Records supplied below:
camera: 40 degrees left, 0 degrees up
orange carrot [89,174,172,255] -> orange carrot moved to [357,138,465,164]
End of Records supplied.
Records supplied below:
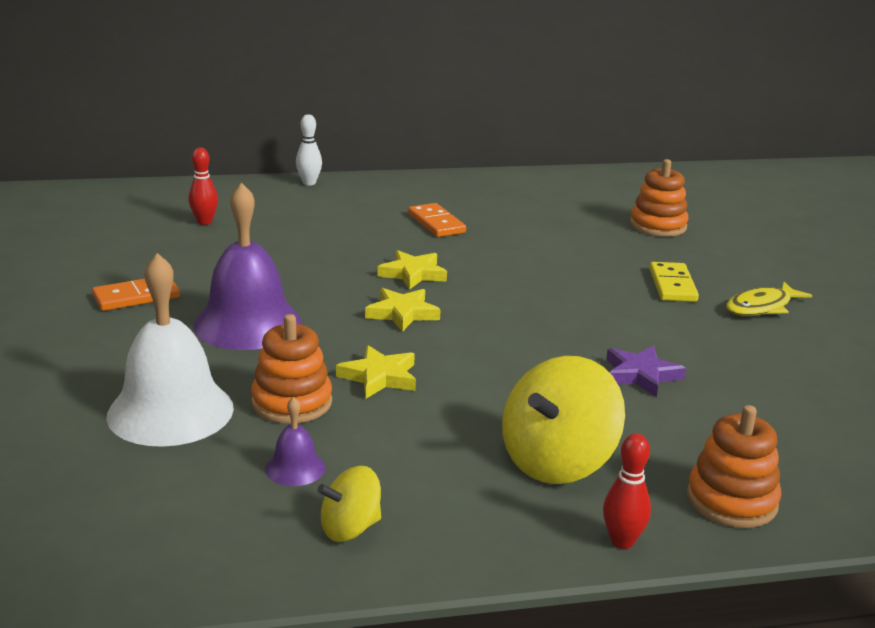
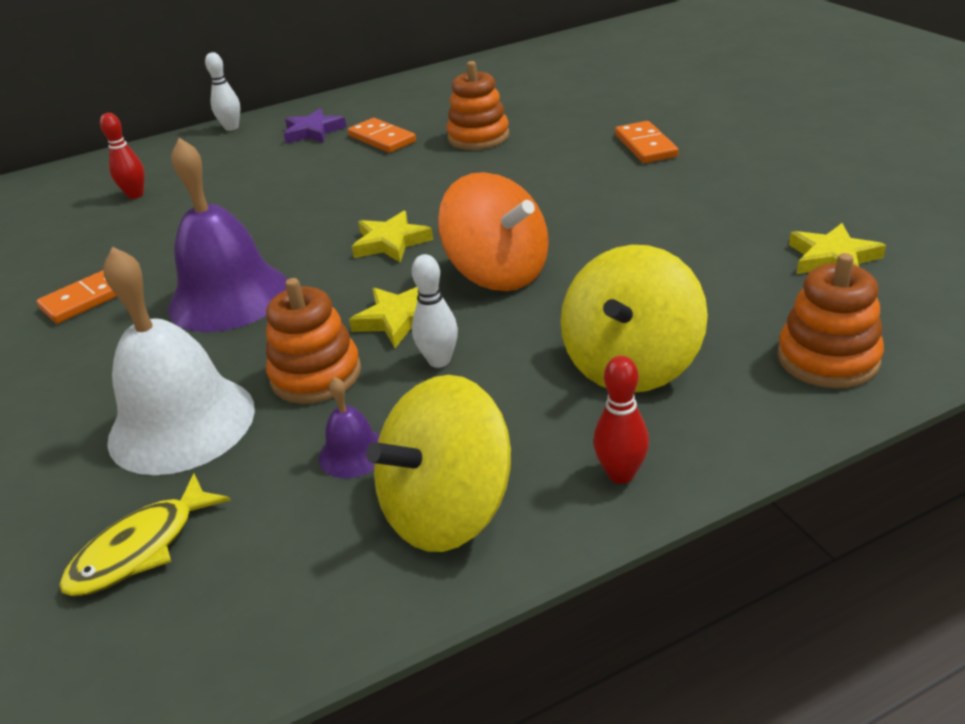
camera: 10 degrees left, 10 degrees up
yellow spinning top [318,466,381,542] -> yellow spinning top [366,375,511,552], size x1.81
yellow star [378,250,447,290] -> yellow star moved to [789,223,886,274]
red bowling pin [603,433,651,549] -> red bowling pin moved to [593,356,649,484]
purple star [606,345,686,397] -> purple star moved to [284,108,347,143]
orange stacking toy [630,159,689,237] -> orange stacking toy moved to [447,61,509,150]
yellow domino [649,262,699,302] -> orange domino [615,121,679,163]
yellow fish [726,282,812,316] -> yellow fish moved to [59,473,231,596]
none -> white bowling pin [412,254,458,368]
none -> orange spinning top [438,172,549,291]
End of Records supplied.
Aim of the exercise: Transcribe, exactly and without additions, the lines of the records above, beginning with the line that contains "camera: 10 degrees left, 10 degrees up" and ending with the line that contains "orange stacking toy [630,159,689,237]", both included.

Answer space:
camera: 10 degrees left, 10 degrees up
yellow spinning top [318,466,381,542] -> yellow spinning top [366,375,511,552], size x1.81
yellow star [378,250,447,290] -> yellow star moved to [789,223,886,274]
red bowling pin [603,433,651,549] -> red bowling pin moved to [593,356,649,484]
purple star [606,345,686,397] -> purple star moved to [284,108,347,143]
orange stacking toy [630,159,689,237] -> orange stacking toy moved to [447,61,509,150]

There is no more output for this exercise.